*** Block opens ***

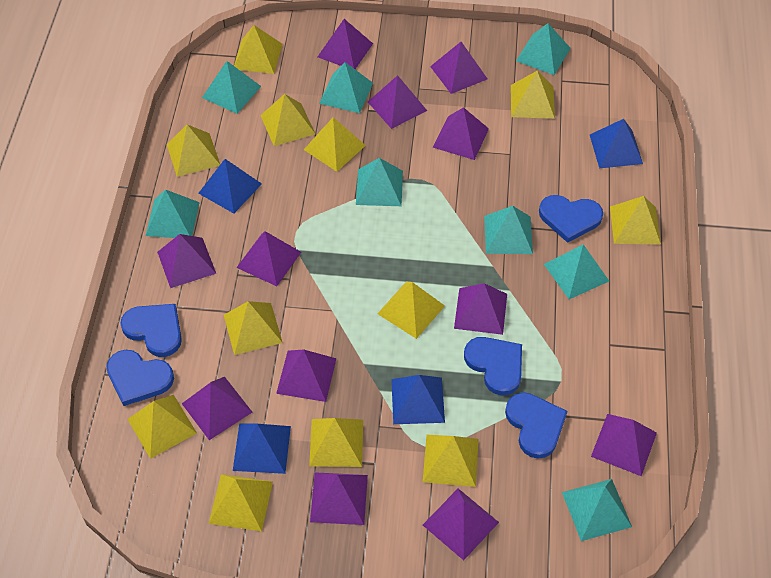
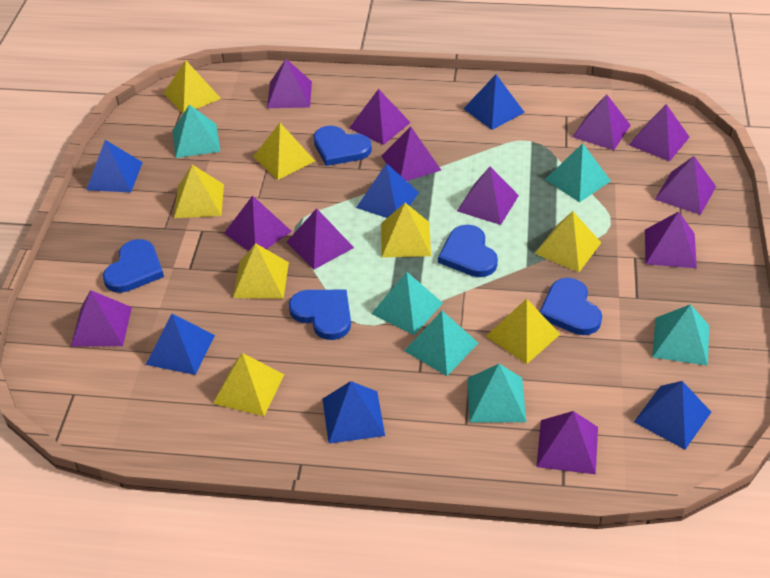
blue pyramid: 4 -> 6
turquoise pyramid: 8 -> 6
yellow pyramid: 12 -> 8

*** Block closes ***

Task instructions:
The copy must match every line of the data exactly and contain no pictures.

Solution to this exercise:
blue pyramid: 4 -> 6
turquoise pyramid: 8 -> 6
yellow pyramid: 12 -> 8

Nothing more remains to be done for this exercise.